#### [Material provided]
————————
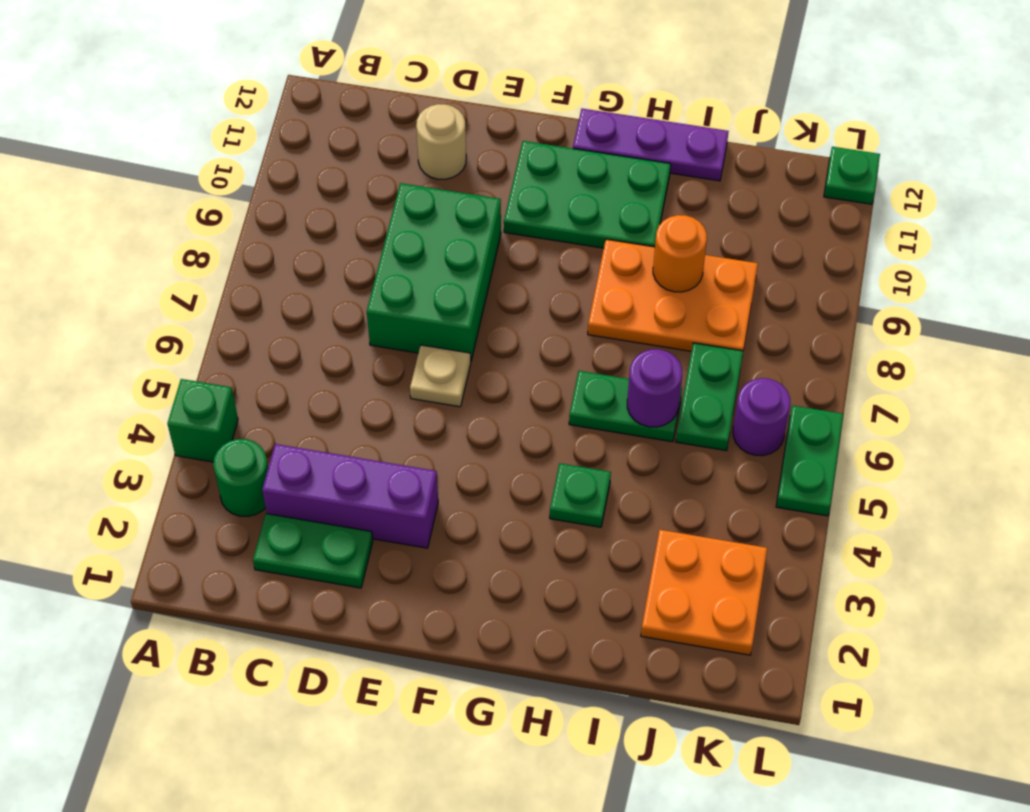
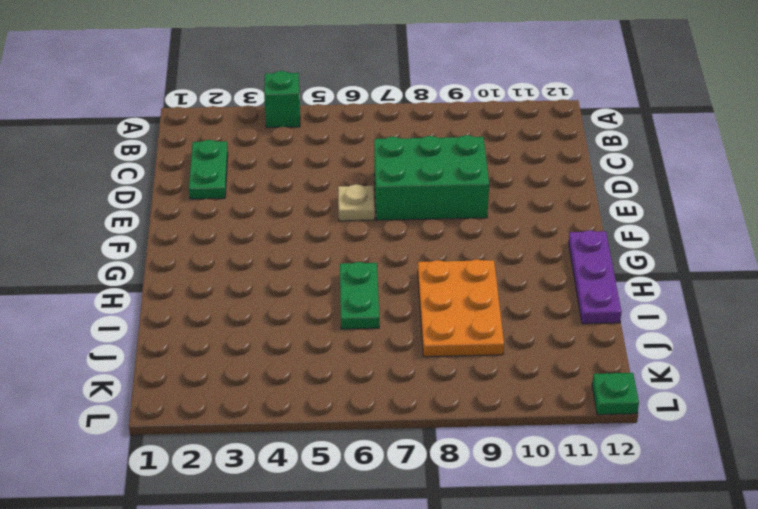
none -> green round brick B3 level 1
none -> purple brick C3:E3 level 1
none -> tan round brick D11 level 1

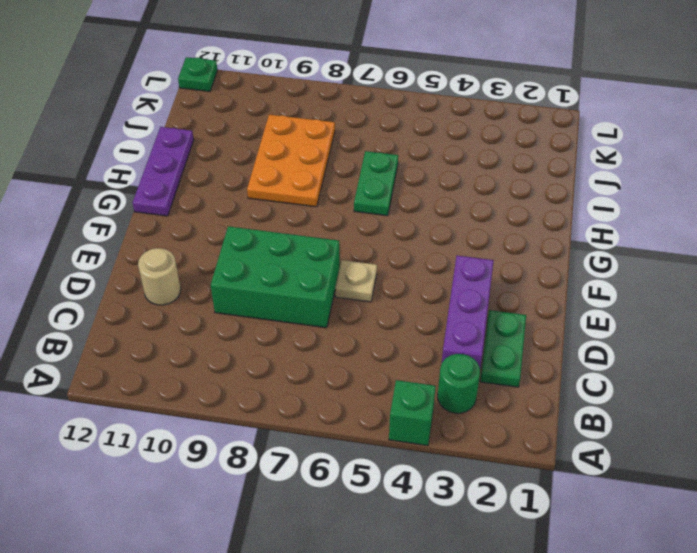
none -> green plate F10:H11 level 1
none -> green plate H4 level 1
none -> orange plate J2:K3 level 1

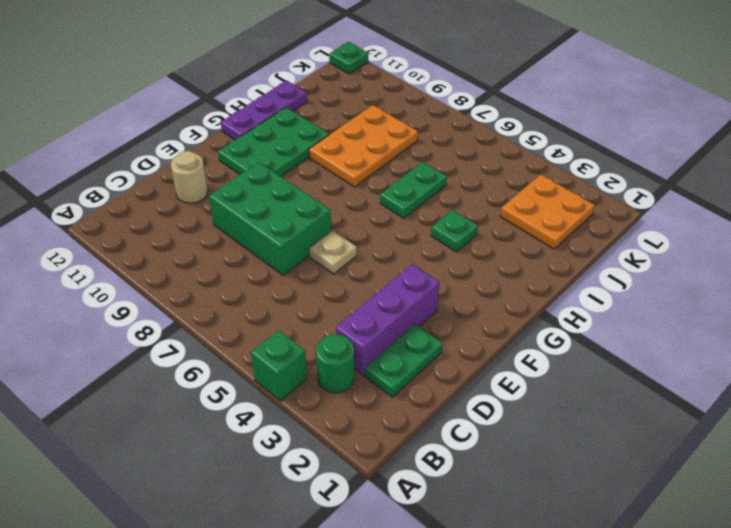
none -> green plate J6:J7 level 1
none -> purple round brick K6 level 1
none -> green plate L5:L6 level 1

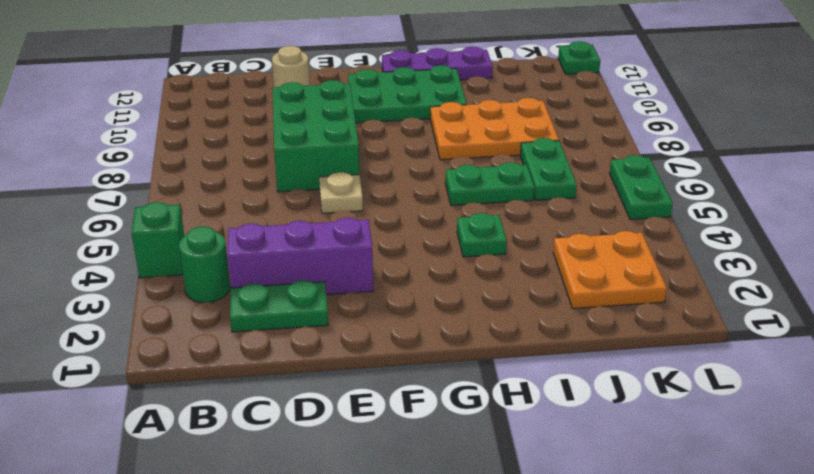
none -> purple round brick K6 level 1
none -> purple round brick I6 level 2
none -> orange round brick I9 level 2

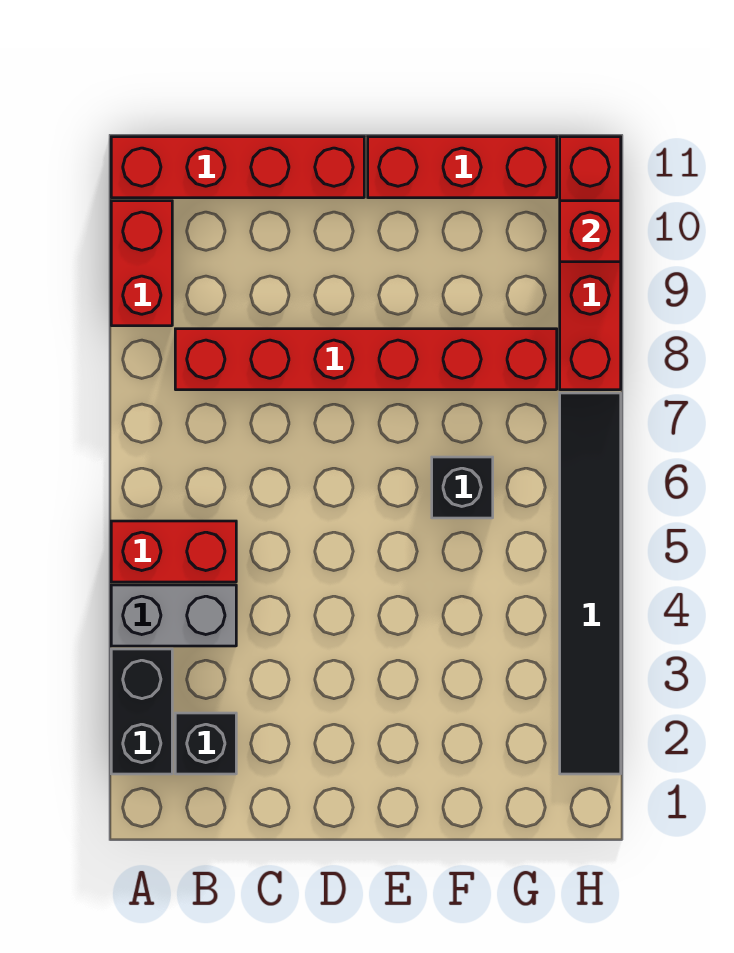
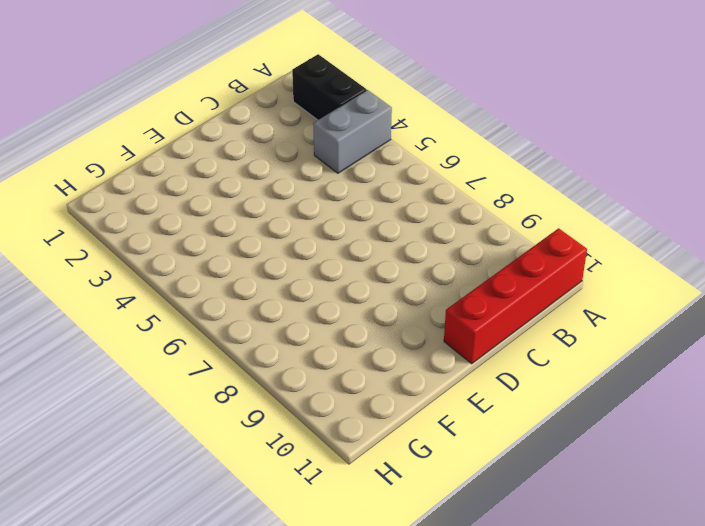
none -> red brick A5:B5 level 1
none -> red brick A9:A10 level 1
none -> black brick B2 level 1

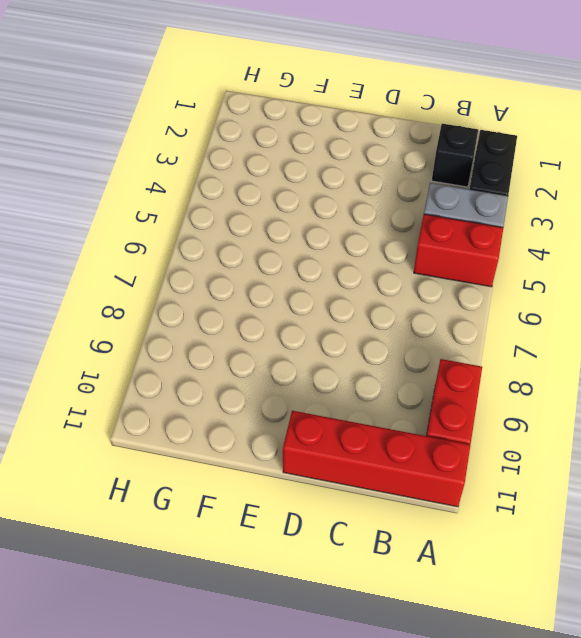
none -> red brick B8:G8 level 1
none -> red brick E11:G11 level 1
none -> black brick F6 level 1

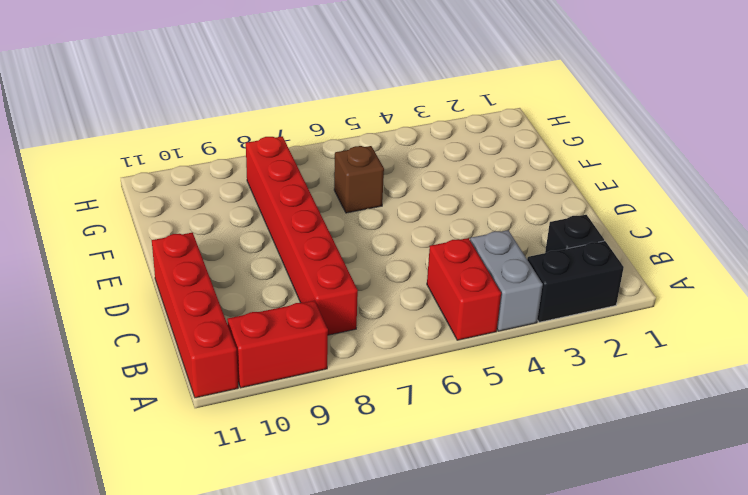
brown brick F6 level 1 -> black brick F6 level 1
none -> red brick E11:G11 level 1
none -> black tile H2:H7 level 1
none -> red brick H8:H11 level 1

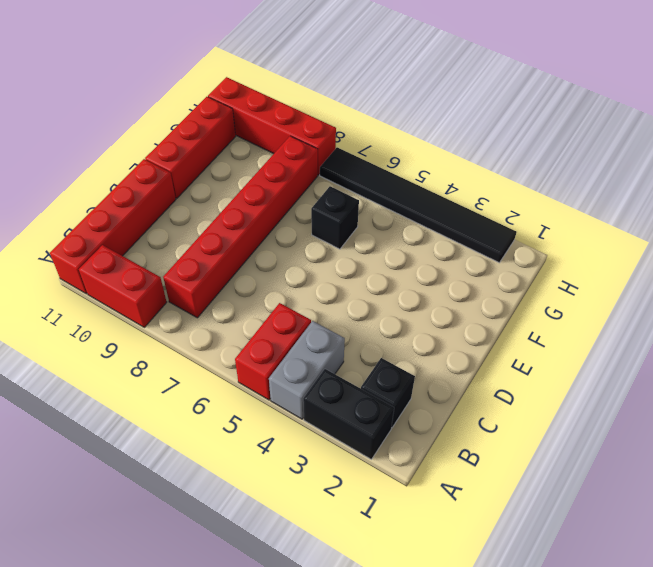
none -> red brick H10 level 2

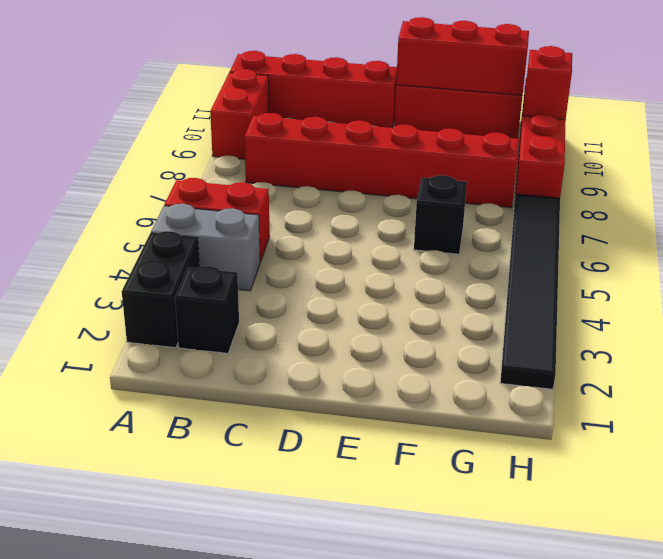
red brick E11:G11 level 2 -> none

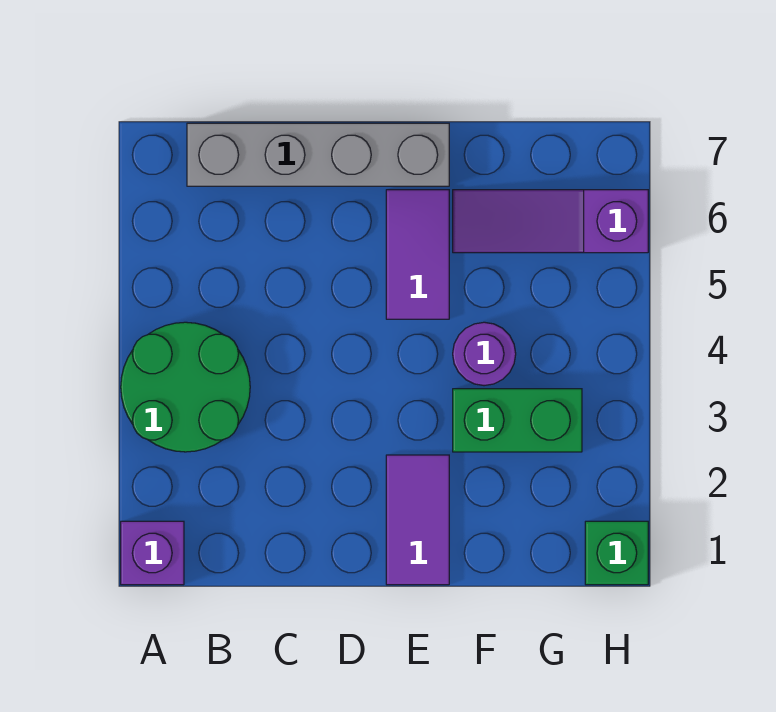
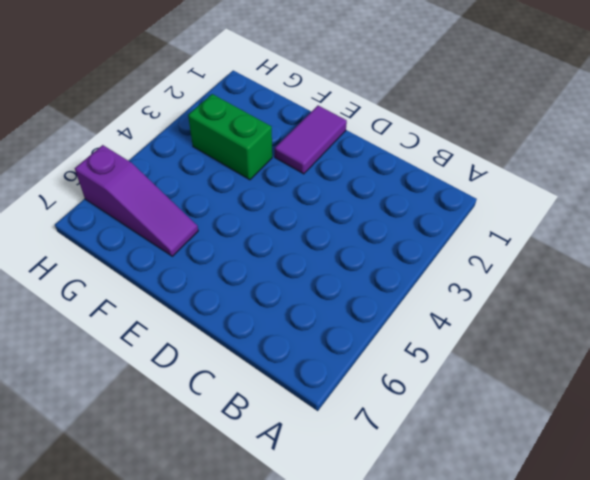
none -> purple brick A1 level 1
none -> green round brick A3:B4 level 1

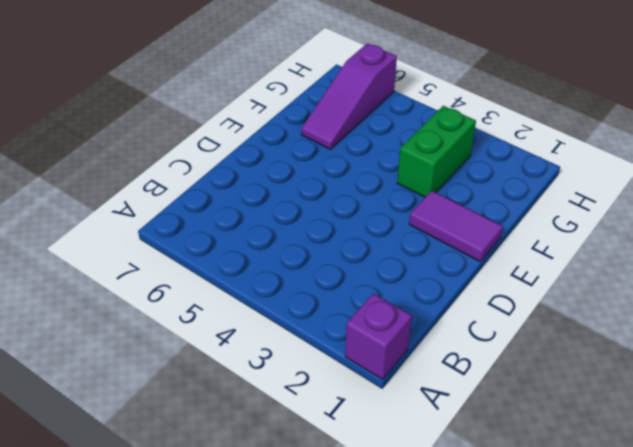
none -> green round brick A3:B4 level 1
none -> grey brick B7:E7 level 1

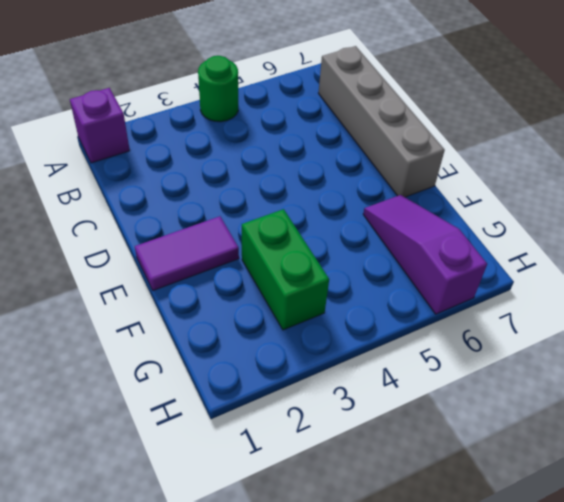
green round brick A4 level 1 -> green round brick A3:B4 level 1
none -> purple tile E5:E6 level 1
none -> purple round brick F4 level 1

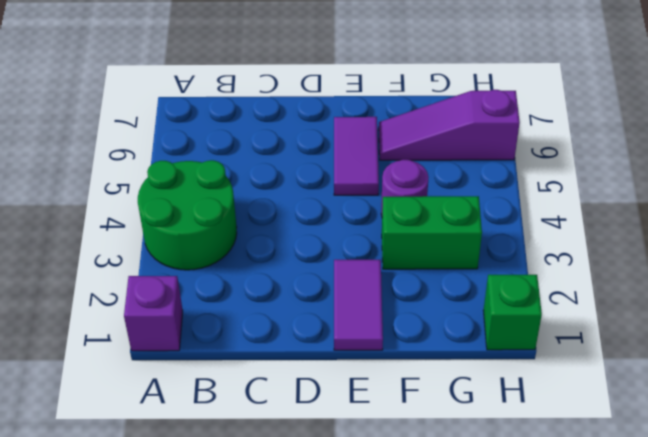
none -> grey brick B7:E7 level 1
————————
#### [What the exercise asks]
Give back exactly the lines from the line with "none -> green plate H4 level 1" through the end of the material above, and omit every picture.

#### [Response area]
none -> green plate H4 level 1
none -> orange plate J2:K3 level 1

none -> green plate J6:J7 level 1
none -> purple round brick K6 level 1
none -> green plate L5:L6 level 1

none -> purple round brick K6 level 1
none -> purple round brick I6 level 2
none -> orange round brick I9 level 2

none -> red brick A5:B5 level 1
none -> red brick A9:A10 level 1
none -> black brick B2 level 1

none -> red brick B8:G8 level 1
none -> red brick E11:G11 level 1
none -> black brick F6 level 1

brown brick F6 level 1 -> black brick F6 level 1
none -> red brick E11:G11 level 1
none -> black tile H2:H7 level 1
none -> red brick H8:H11 level 1

none -> red brick H10 level 2

red brick E11:G11 level 2 -> none

none -> purple brick A1 level 1
none -> green round brick A3:B4 level 1

none -> green round brick A3:B4 level 1
none -> grey brick B7:E7 level 1

green round brick A4 level 1 -> green round brick A3:B4 level 1
none -> purple tile E5:E6 level 1
none -> purple round brick F4 level 1

none -> grey brick B7:E7 level 1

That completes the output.